Excerpts from a dataset:
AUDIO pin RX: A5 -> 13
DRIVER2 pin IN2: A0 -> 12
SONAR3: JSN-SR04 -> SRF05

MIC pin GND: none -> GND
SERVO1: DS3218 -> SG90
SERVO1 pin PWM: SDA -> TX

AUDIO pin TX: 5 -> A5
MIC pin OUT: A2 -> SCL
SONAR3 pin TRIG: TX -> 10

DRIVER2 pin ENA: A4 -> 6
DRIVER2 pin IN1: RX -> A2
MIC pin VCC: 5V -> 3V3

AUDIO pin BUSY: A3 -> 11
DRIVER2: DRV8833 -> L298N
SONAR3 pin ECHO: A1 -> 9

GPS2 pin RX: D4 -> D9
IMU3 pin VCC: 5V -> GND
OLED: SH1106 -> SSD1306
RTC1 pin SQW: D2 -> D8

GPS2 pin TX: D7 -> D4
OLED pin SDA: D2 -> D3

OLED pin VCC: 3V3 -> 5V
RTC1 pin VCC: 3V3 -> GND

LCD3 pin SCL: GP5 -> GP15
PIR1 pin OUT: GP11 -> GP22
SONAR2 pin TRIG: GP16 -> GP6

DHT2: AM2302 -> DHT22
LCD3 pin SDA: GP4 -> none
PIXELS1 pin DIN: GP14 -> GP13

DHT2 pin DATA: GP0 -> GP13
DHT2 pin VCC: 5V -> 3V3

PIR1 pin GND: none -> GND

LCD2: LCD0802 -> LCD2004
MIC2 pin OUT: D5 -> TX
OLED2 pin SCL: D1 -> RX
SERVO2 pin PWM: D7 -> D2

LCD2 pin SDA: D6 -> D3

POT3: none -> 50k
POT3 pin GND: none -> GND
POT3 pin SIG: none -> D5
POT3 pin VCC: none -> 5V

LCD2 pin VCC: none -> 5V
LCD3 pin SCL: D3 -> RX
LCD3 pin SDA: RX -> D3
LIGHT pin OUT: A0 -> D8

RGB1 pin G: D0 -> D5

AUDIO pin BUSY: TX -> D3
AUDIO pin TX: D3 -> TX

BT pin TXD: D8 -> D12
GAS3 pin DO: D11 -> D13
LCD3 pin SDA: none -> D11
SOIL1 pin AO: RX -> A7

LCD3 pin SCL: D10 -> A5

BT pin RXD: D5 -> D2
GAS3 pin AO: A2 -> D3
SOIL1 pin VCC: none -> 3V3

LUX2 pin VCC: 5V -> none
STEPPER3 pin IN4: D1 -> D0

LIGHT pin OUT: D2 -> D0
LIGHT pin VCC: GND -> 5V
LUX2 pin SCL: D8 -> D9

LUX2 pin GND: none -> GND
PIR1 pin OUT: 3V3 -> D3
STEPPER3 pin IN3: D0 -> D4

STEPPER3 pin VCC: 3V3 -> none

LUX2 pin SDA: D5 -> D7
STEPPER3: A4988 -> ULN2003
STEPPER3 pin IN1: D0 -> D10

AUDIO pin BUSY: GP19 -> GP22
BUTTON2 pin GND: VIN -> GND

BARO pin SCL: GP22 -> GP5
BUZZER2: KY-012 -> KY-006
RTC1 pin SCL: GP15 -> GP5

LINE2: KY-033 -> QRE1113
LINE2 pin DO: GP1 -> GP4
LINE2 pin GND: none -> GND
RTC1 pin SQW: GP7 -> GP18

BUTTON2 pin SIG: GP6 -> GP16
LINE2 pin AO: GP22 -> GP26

AIM OF THE EXERCISE - An exact copy of the lines above, from the one containing "DHT2 pin VCC: 5V -> 3V3" down to the one containing "SOIL1 pin VCC: none -> 3V3" and including both, is the whole answer; retype it and nothing else.

ANSWER BOX -
DHT2 pin VCC: 5V -> 3V3

PIR1 pin GND: none -> GND

LCD2: LCD0802 -> LCD2004
MIC2 pin OUT: D5 -> TX
OLED2 pin SCL: D1 -> RX
SERVO2 pin PWM: D7 -> D2

LCD2 pin SDA: D6 -> D3

POT3: none -> 50k
POT3 pin GND: none -> GND
POT3 pin SIG: none -> D5
POT3 pin VCC: none -> 5V

LCD2 pin VCC: none -> 5V
LCD3 pin SCL: D3 -> RX
LCD3 pin SDA: RX -> D3
LIGHT pin OUT: A0 -> D8

RGB1 pin G: D0 -> D5

AUDIO pin BUSY: TX -> D3
AUDIO pin TX: D3 -> TX

BT pin TXD: D8 -> D12
GAS3 pin DO: D11 -> D13
LCD3 pin SDA: none -> D11
SOIL1 pin AO: RX -> A7

LCD3 pin SCL: D10 -> A5

BT pin RXD: D5 -> D2
GAS3 pin AO: A2 -> D3
SOIL1 pin VCC: none -> 3V3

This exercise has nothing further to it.